Aim of the task => Would you transcribe the lines running from the one that holds "turquoise ball: 1 -> 2" to the last line of the records? Leave every picture out.

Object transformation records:
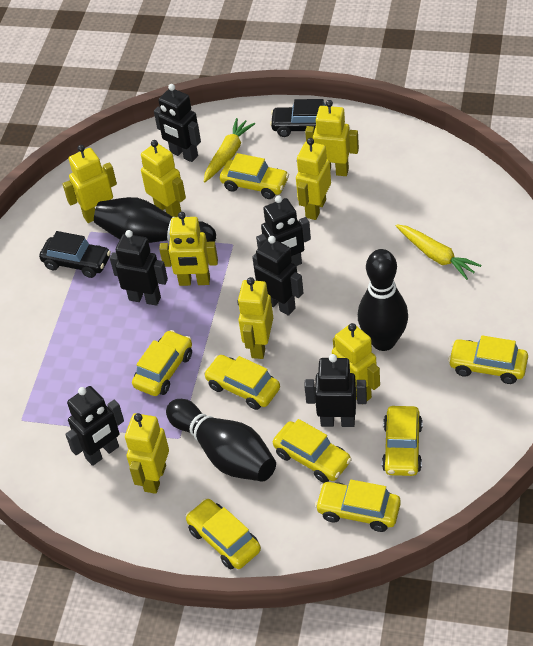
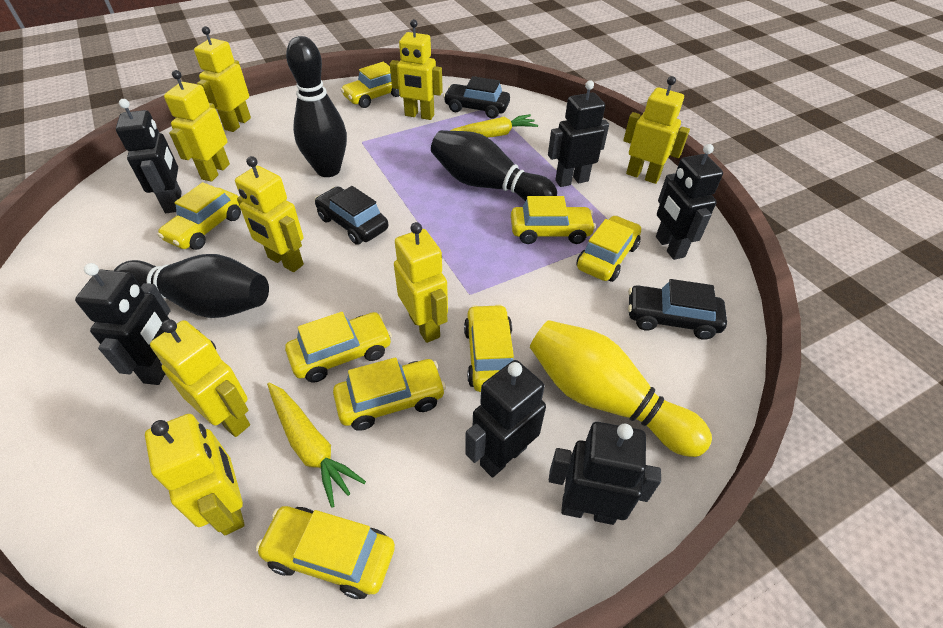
black car: 2 -> 3
yellow bowling pin: 0 -> 1

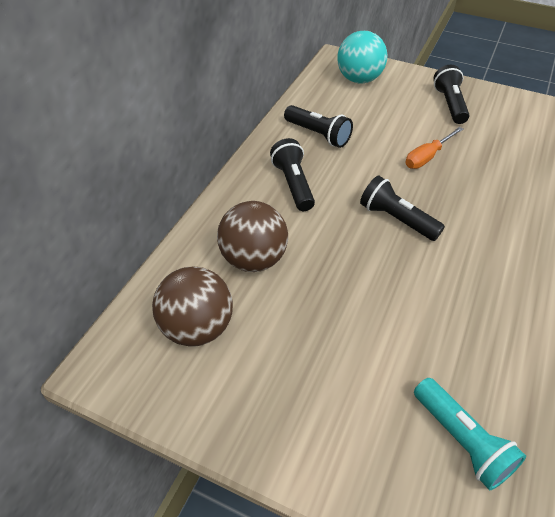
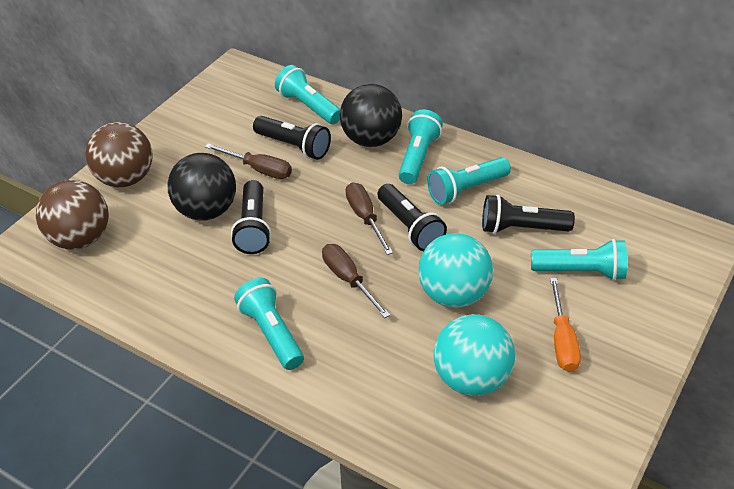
black ball: 0 -> 2
brown screwdriver: 0 -> 3
turquoise ball: 1 -> 2
turquoise flashlight: 1 -> 5

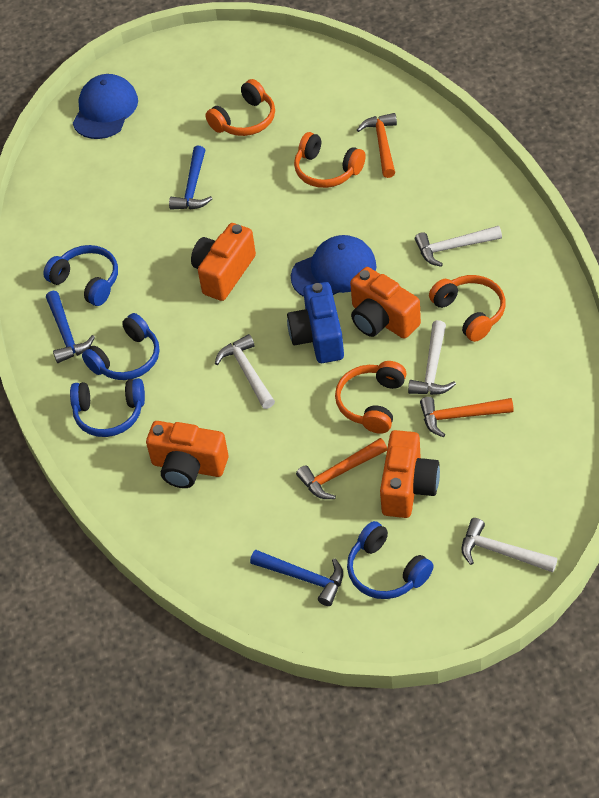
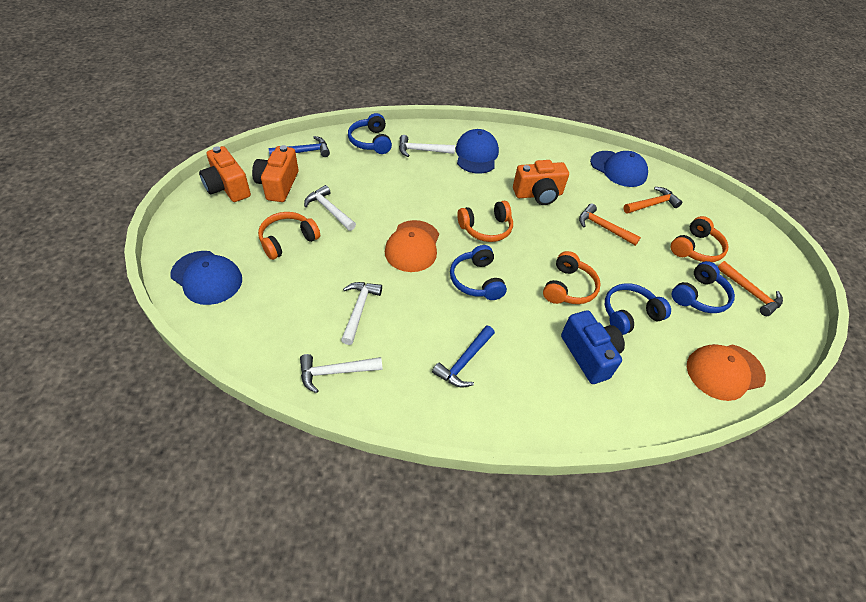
blue cap: 2 -> 3
blue hammer: 3 -> 2
orange camera: 4 -> 3
orange cap: 0 -> 2

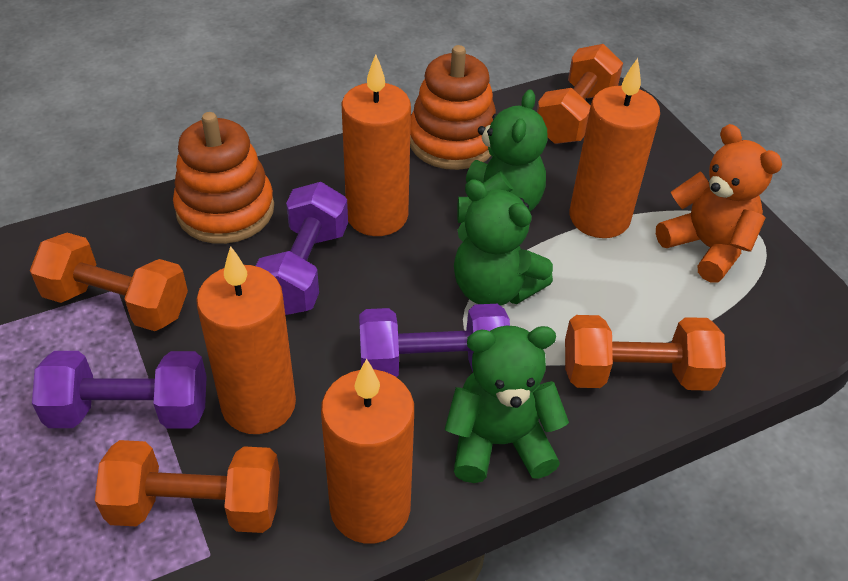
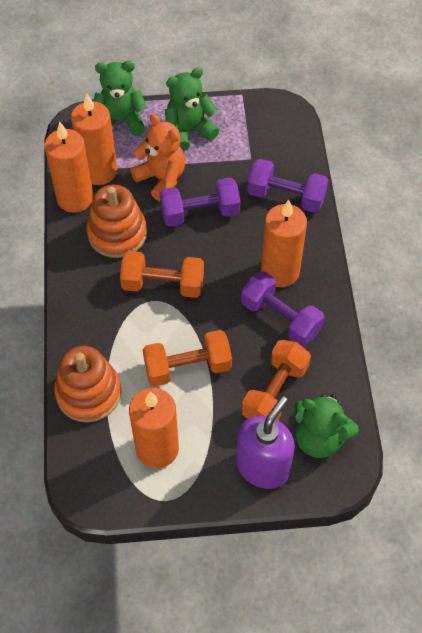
orange dumbbell: 4 -> 3
purple soap dispenser: 0 -> 1

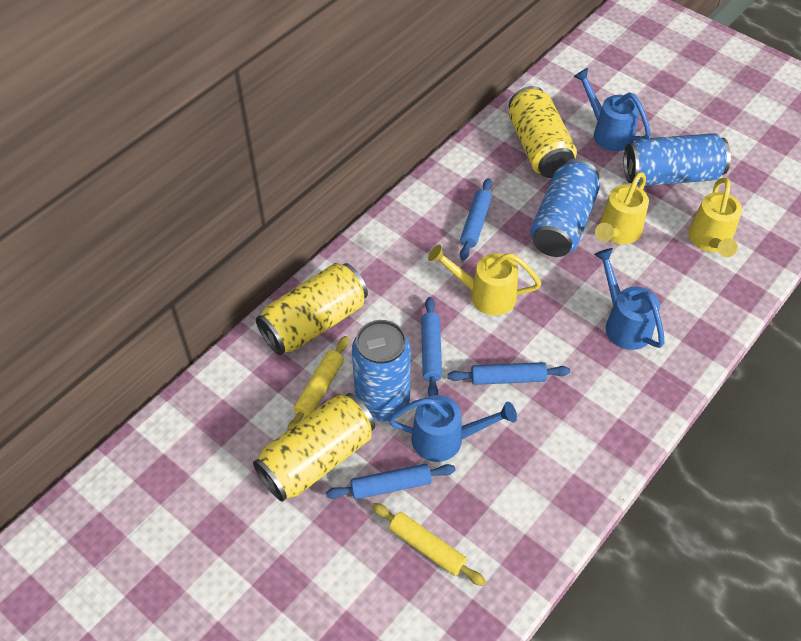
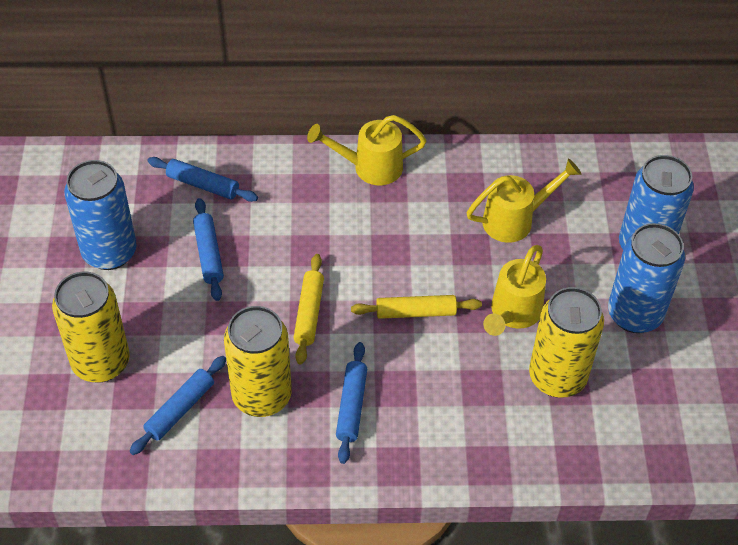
blue watering can: 3 -> 0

Task response =>
turquoise ball: 1 -> 2
turquoise flashlight: 1 -> 5

blue cap: 2 -> 3
blue hammer: 3 -> 2
orange camera: 4 -> 3
orange cap: 0 -> 2

orange dumbbell: 4 -> 3
purple soap dispenser: 0 -> 1

blue watering can: 3 -> 0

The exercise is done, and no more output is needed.